Records drawn from a dataset ▸
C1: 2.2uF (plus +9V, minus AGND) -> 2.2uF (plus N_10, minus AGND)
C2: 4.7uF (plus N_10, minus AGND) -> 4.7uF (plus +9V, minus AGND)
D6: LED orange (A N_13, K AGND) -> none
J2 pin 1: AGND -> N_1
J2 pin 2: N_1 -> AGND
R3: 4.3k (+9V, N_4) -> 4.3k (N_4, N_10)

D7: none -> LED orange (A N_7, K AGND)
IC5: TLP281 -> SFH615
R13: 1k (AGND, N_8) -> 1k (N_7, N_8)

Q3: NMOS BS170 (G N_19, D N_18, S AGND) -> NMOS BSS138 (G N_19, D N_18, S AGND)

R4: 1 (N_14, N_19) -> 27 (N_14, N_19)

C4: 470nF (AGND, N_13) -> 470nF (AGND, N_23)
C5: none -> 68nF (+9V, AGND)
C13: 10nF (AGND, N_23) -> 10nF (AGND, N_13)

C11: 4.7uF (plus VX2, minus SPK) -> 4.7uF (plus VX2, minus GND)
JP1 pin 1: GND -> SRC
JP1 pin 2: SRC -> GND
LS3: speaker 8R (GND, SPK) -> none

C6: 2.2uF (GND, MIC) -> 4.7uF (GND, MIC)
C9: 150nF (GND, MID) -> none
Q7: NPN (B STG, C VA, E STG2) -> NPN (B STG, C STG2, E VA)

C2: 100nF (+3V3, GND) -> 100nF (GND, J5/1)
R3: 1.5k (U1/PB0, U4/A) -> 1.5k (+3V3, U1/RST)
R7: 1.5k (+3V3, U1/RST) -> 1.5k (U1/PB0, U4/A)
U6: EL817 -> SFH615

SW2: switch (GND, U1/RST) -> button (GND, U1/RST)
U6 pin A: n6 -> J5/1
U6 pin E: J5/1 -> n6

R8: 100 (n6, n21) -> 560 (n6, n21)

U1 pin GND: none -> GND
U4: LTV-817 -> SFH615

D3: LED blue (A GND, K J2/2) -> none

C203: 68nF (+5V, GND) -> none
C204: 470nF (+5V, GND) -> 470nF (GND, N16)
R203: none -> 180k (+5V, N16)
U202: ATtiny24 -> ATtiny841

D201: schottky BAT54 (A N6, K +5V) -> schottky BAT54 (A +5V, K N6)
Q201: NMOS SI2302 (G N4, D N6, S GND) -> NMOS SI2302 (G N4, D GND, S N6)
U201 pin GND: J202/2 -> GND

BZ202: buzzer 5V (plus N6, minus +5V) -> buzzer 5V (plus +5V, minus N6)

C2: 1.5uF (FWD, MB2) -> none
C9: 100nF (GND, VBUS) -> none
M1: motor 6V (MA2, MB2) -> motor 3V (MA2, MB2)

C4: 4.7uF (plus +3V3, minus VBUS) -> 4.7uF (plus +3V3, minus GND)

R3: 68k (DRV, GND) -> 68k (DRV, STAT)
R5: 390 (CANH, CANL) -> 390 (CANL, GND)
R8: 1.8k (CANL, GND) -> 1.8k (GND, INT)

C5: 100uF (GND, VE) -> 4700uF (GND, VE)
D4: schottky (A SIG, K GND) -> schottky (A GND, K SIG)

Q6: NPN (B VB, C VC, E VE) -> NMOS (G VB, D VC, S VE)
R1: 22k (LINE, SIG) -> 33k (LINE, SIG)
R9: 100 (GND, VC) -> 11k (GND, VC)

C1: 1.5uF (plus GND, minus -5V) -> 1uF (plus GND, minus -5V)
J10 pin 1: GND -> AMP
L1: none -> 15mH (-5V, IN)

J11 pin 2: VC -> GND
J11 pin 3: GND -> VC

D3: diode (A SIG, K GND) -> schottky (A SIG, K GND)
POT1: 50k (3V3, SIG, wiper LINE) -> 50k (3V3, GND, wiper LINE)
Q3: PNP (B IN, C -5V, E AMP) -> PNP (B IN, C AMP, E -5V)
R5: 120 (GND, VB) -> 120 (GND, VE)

TASK TO COMPLETE ▸ Would you restate the records word for word?

REPLY ▸
C1: 2.2uF (plus +9V, minus AGND) -> 2.2uF (plus N_10, minus AGND)
C2: 4.7uF (plus N_10, minus AGND) -> 4.7uF (plus +9V, minus AGND)
D6: LED orange (A N_13, K AGND) -> none
J2 pin 1: AGND -> N_1
J2 pin 2: N_1 -> AGND
R3: 4.3k (+9V, N_4) -> 4.3k (N_4, N_10)

D7: none -> LED orange (A N_7, K AGND)
IC5: TLP281 -> SFH615
R13: 1k (AGND, N_8) -> 1k (N_7, N_8)

Q3: NMOS BS170 (G N_19, D N_18, S AGND) -> NMOS BSS138 (G N_19, D N_18, S AGND)

R4: 1 (N_14, N_19) -> 27 (N_14, N_19)

C4: 470nF (AGND, N_13) -> 470nF (AGND, N_23)
C5: none -> 68nF (+9V, AGND)
C13: 10nF (AGND, N_23) -> 10nF (AGND, N_13)

C11: 4.7uF (plus VX2, minus SPK) -> 4.7uF (plus VX2, minus GND)
JP1 pin 1: GND -> SRC
JP1 pin 2: SRC -> GND
LS3: speaker 8R (GND, SPK) -> none

C6: 2.2uF (GND, MIC) -> 4.7uF (GND, MIC)
C9: 150nF (GND, MID) -> none
Q7: NPN (B STG, C VA, E STG2) -> NPN (B STG, C STG2, E VA)

C2: 100nF (+3V3, GND) -> 100nF (GND, J5/1)
R3: 1.5k (U1/PB0, U4/A) -> 1.5k (+3V3, U1/RST)
R7: 1.5k (+3V3, U1/RST) -> 1.5k (U1/PB0, U4/A)
U6: EL817 -> SFH615

SW2: switch (GND, U1/RST) -> button (GND, U1/RST)
U6 pin A: n6 -> J5/1
U6 pin E: J5/1 -> n6

R8: 100 (n6, n21) -> 560 (n6, n21)

U1 pin GND: none -> GND
U4: LTV-817 -> SFH615

D3: LED blue (A GND, K J2/2) -> none

C203: 68nF (+5V, GND) -> none
C204: 470nF (+5V, GND) -> 470nF (GND, N16)
R203: none -> 180k (+5V, N16)
U202: ATtiny24 -> ATtiny841

D201: schottky BAT54 (A N6, K +5V) -> schottky BAT54 (A +5V, K N6)
Q201: NMOS SI2302 (G N4, D N6, S GND) -> NMOS SI2302 (G N4, D GND, S N6)
U201 pin GND: J202/2 -> GND

BZ202: buzzer 5V (plus N6, minus +5V) -> buzzer 5V (plus +5V, minus N6)

C2: 1.5uF (FWD, MB2) -> none
C9: 100nF (GND, VBUS) -> none
M1: motor 6V (MA2, MB2) -> motor 3V (MA2, MB2)

C4: 4.7uF (plus +3V3, minus VBUS) -> 4.7uF (plus +3V3, minus GND)

R3: 68k (DRV, GND) -> 68k (DRV, STAT)
R5: 390 (CANH, CANL) -> 390 (CANL, GND)
R8: 1.8k (CANL, GND) -> 1.8k (GND, INT)

C5: 100uF (GND, VE) -> 4700uF (GND, VE)
D4: schottky (A SIG, K GND) -> schottky (A GND, K SIG)

Q6: NPN (B VB, C VC, E VE) -> NMOS (G VB, D VC, S VE)
R1: 22k (LINE, SIG) -> 33k (LINE, SIG)
R9: 100 (GND, VC) -> 11k (GND, VC)

C1: 1.5uF (plus GND, minus -5V) -> 1uF (plus GND, minus -5V)
J10 pin 1: GND -> AMP
L1: none -> 15mH (-5V, IN)

J11 pin 2: VC -> GND
J11 pin 3: GND -> VC

D3: diode (A SIG, K GND) -> schottky (A SIG, K GND)
POT1: 50k (3V3, SIG, wiper LINE) -> 50k (3V3, GND, wiper LINE)
Q3: PNP (B IN, C -5V, E AMP) -> PNP (B IN, C AMP, E -5V)
R5: 120 (GND, VB) -> 120 (GND, VE)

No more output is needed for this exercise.